▶ [Written problem]: Could you repeat word for word the entries below, from the first one through the line that contains "green diamond: rotated 45 degrees clockwise", including that line?

— start of Data supplied —

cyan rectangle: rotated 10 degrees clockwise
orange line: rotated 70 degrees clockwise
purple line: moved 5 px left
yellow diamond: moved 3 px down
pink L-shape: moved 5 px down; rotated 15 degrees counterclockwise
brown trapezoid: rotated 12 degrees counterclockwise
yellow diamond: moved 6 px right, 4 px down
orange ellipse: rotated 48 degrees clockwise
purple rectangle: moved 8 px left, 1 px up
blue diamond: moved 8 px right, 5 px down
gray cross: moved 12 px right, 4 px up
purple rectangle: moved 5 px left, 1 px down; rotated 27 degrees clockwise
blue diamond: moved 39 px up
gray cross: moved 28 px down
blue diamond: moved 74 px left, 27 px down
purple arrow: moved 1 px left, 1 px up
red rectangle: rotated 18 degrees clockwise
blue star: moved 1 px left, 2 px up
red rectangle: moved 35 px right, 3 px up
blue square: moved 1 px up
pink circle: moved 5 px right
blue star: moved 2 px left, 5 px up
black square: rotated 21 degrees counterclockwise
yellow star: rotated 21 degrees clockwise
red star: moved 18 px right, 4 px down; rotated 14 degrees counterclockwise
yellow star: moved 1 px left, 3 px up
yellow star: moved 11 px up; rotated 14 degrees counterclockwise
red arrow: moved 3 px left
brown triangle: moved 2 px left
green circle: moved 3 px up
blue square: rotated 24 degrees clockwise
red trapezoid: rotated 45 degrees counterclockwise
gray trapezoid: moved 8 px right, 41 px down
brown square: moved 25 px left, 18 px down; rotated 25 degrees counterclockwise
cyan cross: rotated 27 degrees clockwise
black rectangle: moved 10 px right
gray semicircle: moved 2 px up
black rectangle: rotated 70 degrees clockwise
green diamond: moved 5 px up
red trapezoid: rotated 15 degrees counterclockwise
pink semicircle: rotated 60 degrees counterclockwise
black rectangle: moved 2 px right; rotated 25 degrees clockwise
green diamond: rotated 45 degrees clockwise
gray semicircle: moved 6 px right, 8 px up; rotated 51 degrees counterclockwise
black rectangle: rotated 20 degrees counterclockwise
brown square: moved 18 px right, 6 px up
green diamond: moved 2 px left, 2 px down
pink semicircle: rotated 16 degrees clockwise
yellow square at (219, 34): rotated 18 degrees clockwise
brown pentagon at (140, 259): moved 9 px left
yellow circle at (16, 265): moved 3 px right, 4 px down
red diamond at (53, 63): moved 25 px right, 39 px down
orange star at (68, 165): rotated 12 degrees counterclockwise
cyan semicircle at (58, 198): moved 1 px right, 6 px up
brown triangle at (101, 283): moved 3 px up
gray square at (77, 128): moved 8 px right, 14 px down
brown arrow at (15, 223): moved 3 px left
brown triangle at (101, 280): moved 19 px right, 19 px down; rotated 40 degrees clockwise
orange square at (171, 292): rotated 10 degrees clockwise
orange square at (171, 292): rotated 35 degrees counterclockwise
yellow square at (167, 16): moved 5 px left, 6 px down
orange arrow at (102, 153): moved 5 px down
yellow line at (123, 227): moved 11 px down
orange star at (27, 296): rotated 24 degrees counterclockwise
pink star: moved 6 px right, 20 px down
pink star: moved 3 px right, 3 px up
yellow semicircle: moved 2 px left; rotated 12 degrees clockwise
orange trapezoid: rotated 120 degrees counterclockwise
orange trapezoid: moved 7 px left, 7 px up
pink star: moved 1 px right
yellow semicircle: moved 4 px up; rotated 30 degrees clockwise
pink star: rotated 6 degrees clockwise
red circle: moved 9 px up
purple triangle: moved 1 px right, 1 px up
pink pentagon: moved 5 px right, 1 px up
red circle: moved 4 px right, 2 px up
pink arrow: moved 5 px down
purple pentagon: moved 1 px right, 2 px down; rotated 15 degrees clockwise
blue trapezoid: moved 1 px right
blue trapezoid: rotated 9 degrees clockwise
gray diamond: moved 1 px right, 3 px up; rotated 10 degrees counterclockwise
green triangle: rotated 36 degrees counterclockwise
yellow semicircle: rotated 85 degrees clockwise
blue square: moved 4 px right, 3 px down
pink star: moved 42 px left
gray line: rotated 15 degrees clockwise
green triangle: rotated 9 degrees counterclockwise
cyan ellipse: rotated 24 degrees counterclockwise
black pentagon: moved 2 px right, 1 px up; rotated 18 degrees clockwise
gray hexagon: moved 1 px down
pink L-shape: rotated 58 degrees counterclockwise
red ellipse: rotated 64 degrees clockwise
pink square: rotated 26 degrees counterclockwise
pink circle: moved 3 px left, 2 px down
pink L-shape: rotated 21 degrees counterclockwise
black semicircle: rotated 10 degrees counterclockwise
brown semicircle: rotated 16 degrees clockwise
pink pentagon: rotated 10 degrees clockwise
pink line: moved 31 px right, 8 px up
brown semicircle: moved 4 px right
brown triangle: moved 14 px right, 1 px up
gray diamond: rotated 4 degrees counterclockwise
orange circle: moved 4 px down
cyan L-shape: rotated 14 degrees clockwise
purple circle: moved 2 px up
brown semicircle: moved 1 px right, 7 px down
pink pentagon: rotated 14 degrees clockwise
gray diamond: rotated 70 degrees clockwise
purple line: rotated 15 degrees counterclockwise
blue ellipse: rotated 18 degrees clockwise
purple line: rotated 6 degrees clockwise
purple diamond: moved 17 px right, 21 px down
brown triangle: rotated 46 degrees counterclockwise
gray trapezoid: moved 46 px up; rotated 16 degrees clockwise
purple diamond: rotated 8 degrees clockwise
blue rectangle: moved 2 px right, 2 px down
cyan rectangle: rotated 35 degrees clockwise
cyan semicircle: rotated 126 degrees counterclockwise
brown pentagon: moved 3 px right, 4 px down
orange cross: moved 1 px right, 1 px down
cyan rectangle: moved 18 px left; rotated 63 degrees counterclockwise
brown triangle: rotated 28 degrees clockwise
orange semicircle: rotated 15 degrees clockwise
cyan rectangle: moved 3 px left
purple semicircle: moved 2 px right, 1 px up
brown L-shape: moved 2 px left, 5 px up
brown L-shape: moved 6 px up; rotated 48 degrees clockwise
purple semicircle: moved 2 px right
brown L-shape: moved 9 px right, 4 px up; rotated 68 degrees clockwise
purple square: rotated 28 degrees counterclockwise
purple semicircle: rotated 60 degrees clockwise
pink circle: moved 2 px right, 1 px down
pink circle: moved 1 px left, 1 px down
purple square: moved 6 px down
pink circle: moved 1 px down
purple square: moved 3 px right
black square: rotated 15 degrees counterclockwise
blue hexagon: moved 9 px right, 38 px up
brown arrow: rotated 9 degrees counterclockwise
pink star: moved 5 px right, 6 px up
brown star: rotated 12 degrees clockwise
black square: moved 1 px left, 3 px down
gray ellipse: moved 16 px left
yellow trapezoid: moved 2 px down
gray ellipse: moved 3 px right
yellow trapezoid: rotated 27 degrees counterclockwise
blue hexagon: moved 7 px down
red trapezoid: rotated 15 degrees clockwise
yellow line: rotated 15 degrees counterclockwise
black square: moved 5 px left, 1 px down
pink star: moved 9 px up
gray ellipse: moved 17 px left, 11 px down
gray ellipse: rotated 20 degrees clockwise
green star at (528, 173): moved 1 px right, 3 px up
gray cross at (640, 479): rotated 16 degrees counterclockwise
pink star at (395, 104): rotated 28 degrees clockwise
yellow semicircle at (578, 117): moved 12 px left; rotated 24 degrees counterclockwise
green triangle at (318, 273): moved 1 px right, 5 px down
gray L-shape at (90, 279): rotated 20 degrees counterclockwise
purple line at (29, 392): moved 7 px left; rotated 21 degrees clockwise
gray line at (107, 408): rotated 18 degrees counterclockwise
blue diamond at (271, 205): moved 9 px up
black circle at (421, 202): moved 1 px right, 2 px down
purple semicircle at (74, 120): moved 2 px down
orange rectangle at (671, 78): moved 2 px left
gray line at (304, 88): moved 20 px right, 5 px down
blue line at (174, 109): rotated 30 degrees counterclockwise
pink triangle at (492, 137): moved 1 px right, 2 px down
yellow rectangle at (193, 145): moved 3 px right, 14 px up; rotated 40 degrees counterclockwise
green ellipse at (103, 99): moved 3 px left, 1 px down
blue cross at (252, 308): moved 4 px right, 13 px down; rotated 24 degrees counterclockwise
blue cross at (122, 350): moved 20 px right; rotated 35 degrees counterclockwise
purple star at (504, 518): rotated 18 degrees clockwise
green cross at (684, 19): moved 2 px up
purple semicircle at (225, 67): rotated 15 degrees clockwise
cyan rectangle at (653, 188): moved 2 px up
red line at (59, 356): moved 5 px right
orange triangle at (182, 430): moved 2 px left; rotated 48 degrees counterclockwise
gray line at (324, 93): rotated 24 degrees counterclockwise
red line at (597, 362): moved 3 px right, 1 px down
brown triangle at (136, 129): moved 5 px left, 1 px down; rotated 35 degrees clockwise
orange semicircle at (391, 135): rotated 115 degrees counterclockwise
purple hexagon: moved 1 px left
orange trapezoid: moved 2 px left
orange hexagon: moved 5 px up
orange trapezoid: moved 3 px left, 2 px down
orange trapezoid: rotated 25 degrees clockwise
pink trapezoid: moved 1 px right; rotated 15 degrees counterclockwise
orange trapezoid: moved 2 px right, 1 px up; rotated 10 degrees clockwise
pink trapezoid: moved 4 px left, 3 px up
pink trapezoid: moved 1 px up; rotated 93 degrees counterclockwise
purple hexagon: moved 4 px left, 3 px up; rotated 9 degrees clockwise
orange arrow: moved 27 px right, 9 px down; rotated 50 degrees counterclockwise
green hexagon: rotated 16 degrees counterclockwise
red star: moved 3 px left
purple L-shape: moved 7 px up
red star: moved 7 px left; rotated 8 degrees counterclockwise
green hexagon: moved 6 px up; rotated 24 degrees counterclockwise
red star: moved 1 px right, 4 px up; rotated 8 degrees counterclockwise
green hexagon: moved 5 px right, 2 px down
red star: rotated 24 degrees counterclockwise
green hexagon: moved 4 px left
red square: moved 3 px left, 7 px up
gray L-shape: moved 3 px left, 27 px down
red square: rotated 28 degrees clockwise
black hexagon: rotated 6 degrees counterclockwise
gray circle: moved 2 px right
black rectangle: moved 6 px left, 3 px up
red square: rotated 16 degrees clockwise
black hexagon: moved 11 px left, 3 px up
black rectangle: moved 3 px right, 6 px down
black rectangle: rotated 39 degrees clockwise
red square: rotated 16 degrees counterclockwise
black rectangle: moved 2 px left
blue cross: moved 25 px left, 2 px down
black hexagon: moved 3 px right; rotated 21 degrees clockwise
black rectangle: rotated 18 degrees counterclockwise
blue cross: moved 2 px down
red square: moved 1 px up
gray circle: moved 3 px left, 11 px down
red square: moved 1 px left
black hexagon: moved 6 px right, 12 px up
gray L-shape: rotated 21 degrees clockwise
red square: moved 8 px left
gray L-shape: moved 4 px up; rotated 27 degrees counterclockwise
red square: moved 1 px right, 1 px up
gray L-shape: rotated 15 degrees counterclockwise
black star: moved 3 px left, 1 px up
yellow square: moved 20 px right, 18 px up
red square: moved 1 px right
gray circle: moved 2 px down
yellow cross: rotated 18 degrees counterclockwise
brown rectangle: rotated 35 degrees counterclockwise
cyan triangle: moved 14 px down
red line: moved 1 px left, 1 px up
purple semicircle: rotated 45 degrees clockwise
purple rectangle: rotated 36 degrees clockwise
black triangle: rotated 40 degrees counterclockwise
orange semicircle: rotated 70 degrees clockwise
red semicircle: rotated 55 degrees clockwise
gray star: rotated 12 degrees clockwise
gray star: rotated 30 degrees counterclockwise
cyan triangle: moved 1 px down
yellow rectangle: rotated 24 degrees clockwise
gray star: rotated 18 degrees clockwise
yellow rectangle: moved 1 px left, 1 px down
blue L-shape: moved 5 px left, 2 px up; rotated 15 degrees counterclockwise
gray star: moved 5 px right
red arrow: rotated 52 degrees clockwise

— end of Data supplied —

▶ [Output below]:
cyan rectangle: rotated 10 degrees clockwise
orange line: rotated 70 degrees clockwise
purple line: moved 5 px left
yellow diamond: moved 3 px down
pink L-shape: moved 5 px down; rotated 15 degrees counterclockwise
brown trapezoid: rotated 12 degrees counterclockwise
yellow diamond: moved 6 px right, 4 px down
orange ellipse: rotated 48 degrees clockwise
purple rectangle: moved 8 px left, 1 px up
blue diamond: moved 8 px right, 5 px down
gray cross: moved 12 px right, 4 px up
purple rectangle: moved 5 px left, 1 px down; rotated 27 degrees clockwise
blue diamond: moved 39 px up
gray cross: moved 28 px down
blue diamond: moved 74 px left, 27 px down
purple arrow: moved 1 px left, 1 px up
red rectangle: rotated 18 degrees clockwise
blue star: moved 1 px left, 2 px up
red rectangle: moved 35 px right, 3 px up
blue square: moved 1 px up
pink circle: moved 5 px right
blue star: moved 2 px left, 5 px up
black square: rotated 21 degrees counterclockwise
yellow star: rotated 21 degrees clockwise
red star: moved 18 px right, 4 px down; rotated 14 degrees counterclockwise
yellow star: moved 1 px left, 3 px up
yellow star: moved 11 px up; rotated 14 degrees counterclockwise
red arrow: moved 3 px left
brown triangle: moved 2 px left
green circle: moved 3 px up
blue square: rotated 24 degrees clockwise
red trapezoid: rotated 45 degrees counterclockwise
gray trapezoid: moved 8 px right, 41 px down
brown square: moved 25 px left, 18 px down; rotated 25 degrees counterclockwise
cyan cross: rotated 27 degrees clockwise
black rectangle: moved 10 px right
gray semicircle: moved 2 px up
black rectangle: rotated 70 degrees clockwise
green diamond: moved 5 px up
red trapezoid: rotated 15 degrees counterclockwise
pink semicircle: rotated 60 degrees counterclockwise
black rectangle: moved 2 px right; rotated 25 degrees clockwise
green diamond: rotated 45 degrees clockwise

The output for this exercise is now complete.